◆ Exercise objective
Restate word for word the lines of the entries below, starting with the line that holds "(229, 223) = (488, 268): pink" and ending with the line that holds "(458, 320) = (259, 477): blue", and no others.

◆ Exercise data
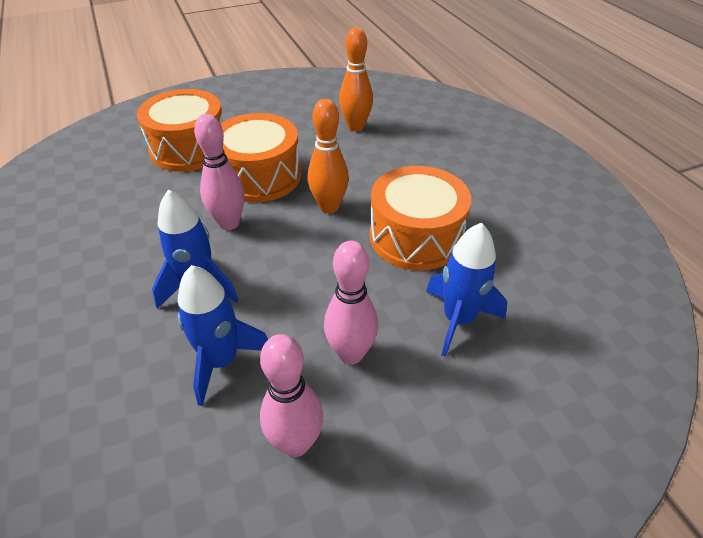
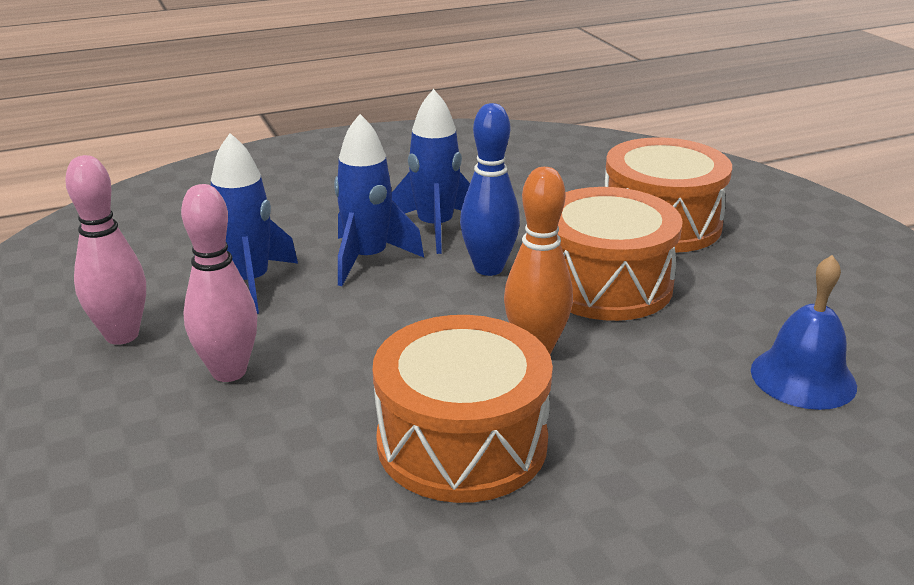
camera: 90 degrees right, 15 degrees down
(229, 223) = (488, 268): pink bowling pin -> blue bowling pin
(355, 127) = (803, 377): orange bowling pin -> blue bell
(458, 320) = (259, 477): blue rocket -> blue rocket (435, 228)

---

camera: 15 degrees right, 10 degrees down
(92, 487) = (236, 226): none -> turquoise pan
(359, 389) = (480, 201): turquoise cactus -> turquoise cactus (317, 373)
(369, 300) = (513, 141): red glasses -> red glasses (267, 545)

◆ Answer below
(229, 223) = (488, 268): pink bowling pin -> blue bowling pin
(355, 127) = (803, 377): orange bowling pin -> blue bell
(458, 320) = (259, 477): blue rocket -> blue rocket (435, 228)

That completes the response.